Data entries:
---
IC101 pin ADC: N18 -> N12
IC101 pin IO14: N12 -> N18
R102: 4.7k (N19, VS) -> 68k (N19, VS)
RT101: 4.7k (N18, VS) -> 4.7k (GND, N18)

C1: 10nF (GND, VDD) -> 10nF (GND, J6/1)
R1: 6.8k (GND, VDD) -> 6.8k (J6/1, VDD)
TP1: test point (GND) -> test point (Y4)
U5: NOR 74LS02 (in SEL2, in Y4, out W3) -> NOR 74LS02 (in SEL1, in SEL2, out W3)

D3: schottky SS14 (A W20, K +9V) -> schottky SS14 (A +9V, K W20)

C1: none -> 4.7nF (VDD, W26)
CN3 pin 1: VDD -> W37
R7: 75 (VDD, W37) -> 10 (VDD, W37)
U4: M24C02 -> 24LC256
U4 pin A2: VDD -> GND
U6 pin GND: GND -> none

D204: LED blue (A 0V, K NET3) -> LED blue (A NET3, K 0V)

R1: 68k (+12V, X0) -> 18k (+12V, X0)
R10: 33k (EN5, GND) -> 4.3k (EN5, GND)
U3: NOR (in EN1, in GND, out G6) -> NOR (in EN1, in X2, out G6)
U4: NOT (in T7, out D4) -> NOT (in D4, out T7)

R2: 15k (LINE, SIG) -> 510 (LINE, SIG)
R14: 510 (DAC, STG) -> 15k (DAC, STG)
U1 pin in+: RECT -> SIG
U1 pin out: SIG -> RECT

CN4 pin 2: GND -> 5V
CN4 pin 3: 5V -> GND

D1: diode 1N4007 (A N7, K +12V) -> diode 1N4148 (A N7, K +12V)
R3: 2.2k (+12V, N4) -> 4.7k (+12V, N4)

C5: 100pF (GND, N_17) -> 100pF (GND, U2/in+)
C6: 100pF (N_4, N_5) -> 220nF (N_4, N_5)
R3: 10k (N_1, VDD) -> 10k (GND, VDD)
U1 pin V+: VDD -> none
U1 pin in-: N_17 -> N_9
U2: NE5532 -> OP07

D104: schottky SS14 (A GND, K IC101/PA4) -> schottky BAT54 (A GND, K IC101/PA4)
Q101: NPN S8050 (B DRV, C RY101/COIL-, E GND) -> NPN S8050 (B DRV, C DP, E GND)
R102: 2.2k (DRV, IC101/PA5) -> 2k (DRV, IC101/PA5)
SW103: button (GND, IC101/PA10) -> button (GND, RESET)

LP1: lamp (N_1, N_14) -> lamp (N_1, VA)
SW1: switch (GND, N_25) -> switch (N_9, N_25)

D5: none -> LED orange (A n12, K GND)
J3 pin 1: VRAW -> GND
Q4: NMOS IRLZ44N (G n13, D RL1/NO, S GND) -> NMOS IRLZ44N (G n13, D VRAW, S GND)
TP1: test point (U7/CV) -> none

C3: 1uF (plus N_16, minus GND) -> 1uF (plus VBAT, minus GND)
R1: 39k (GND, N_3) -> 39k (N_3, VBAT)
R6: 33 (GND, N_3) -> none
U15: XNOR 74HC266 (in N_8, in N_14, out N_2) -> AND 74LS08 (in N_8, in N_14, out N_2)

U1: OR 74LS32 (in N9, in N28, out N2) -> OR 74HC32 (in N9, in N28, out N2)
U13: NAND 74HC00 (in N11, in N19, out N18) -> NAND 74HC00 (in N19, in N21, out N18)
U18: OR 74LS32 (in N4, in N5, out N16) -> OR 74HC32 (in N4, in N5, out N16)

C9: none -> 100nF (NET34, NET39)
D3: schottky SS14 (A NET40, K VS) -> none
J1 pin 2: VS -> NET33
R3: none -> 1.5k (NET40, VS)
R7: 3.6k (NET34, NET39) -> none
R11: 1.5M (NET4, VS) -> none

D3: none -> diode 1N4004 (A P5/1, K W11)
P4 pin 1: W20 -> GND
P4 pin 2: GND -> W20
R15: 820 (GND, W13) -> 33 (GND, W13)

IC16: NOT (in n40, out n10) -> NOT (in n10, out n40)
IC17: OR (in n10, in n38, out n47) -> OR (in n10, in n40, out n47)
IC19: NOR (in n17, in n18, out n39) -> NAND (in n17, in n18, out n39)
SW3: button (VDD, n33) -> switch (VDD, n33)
---
■ What you should do
Your answer should be the lines above, from the line containing "R1: 6.8k (GND, VDD) -> 6.8k (J6/1, VDD)" up to and including the line containing "R1: 68k (+12V, X0) -> 18k (+12V, X0)", reproduced exactly and with nothing else.

■ Exercise solution
R1: 6.8k (GND, VDD) -> 6.8k (J6/1, VDD)
TP1: test point (GND) -> test point (Y4)
U5: NOR 74LS02 (in SEL2, in Y4, out W3) -> NOR 74LS02 (in SEL1, in SEL2, out W3)

D3: schottky SS14 (A W20, K +9V) -> schottky SS14 (A +9V, K W20)

C1: none -> 4.7nF (VDD, W26)
CN3 pin 1: VDD -> W37
R7: 75 (VDD, W37) -> 10 (VDD, W37)
U4: M24C02 -> 24LC256
U4 pin A2: VDD -> GND
U6 pin GND: GND -> none

D204: LED blue (A 0V, K NET3) -> LED blue (A NET3, K 0V)

R1: 68k (+12V, X0) -> 18k (+12V, X0)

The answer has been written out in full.